TO DO:
Below are some records. Write out everything from the line containing "cultivator (298, 793)" down to the line containing "After [185, 227]", both of those lines included, with each line exactly as it stands and nothing else added.

_ _ _ _

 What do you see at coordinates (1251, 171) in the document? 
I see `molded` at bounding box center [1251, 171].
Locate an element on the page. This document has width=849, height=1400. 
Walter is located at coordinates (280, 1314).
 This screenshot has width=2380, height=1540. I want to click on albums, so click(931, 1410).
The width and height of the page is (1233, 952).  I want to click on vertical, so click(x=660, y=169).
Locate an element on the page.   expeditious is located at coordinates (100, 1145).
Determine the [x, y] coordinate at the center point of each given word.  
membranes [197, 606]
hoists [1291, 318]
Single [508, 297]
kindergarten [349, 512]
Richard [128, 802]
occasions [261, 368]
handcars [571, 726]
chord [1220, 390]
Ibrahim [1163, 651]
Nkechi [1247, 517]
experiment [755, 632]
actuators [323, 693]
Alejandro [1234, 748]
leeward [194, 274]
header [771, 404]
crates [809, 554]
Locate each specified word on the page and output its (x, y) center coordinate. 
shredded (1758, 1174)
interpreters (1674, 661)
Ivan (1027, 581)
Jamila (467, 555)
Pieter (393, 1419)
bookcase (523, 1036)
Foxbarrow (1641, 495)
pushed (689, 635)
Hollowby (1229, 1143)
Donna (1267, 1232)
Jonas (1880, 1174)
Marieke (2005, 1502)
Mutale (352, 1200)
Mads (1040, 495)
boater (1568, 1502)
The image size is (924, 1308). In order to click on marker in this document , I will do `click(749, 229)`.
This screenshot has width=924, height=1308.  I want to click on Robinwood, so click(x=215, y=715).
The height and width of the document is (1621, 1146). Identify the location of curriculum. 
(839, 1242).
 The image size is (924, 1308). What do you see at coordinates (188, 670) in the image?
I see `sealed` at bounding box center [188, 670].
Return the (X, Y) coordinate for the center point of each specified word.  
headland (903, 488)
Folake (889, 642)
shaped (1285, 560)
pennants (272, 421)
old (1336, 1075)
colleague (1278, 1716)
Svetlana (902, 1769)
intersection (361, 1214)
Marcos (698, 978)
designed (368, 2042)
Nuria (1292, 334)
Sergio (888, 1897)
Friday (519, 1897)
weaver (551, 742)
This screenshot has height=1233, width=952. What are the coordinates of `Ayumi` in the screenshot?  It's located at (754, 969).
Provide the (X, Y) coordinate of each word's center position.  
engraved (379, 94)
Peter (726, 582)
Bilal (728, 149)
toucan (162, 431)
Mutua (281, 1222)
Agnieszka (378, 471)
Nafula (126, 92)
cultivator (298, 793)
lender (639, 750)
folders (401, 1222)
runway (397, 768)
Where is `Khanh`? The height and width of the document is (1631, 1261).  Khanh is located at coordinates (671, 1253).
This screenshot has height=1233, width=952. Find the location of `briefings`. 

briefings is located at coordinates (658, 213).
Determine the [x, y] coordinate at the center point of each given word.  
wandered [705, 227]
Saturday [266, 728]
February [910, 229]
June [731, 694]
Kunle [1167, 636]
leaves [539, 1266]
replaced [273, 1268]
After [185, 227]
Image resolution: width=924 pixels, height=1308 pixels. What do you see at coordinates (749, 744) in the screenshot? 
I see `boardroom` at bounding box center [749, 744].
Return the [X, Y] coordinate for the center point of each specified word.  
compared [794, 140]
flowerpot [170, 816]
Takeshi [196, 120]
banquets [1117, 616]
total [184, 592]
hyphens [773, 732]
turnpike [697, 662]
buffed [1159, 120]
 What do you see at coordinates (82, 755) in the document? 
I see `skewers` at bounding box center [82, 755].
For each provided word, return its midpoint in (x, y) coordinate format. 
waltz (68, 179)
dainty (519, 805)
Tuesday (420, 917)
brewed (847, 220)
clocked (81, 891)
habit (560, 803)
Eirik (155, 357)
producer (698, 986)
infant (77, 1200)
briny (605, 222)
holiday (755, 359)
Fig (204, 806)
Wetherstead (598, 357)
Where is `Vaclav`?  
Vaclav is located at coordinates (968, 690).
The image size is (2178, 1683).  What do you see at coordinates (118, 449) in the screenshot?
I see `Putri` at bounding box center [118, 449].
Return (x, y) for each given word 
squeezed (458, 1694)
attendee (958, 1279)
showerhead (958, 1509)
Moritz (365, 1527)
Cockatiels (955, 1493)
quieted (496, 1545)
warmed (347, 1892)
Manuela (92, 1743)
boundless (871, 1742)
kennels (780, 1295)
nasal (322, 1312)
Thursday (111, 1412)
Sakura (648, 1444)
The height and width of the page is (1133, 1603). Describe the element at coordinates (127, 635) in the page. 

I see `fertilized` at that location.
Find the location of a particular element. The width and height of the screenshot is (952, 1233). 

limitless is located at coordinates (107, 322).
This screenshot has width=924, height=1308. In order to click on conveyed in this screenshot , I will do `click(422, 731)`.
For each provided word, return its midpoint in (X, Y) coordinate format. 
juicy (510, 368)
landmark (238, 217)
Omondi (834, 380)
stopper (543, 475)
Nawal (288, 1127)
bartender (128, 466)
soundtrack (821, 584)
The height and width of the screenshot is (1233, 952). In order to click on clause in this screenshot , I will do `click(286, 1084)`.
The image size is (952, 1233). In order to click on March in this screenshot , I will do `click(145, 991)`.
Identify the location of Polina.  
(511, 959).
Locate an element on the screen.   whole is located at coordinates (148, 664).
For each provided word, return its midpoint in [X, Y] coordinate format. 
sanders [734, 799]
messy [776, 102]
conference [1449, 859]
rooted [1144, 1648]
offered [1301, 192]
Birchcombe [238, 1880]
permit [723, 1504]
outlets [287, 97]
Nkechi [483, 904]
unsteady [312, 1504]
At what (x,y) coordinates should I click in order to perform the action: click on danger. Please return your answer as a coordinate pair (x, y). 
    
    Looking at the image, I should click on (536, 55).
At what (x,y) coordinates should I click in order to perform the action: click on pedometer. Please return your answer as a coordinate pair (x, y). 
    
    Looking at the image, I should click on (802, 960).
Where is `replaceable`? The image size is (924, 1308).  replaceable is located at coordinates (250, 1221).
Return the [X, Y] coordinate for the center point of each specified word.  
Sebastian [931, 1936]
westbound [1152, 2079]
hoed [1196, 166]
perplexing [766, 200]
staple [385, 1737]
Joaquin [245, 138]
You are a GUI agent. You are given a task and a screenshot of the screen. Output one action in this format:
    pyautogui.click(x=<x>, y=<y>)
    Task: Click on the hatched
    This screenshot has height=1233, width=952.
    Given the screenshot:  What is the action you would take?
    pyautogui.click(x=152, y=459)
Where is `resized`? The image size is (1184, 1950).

_ _ _ _

OUTPUT OF THE TASK:
cultivator (298, 793)
lender (639, 750)
folders (401, 1222)
runway (397, 768)
Where is `Khanh`? The height and width of the document is (1631, 1261).  Khanh is located at coordinates (671, 1253).
This screenshot has height=1233, width=952. Find the location of `briefings`. 

briefings is located at coordinates (658, 213).
Determine the [x, y] coordinate at the center point of each given word.  
wandered [705, 227]
Saturday [266, 728]
February [910, 229]
June [731, 694]
Kunle [1167, 636]
leaves [539, 1266]
replaced [273, 1268]
After [185, 227]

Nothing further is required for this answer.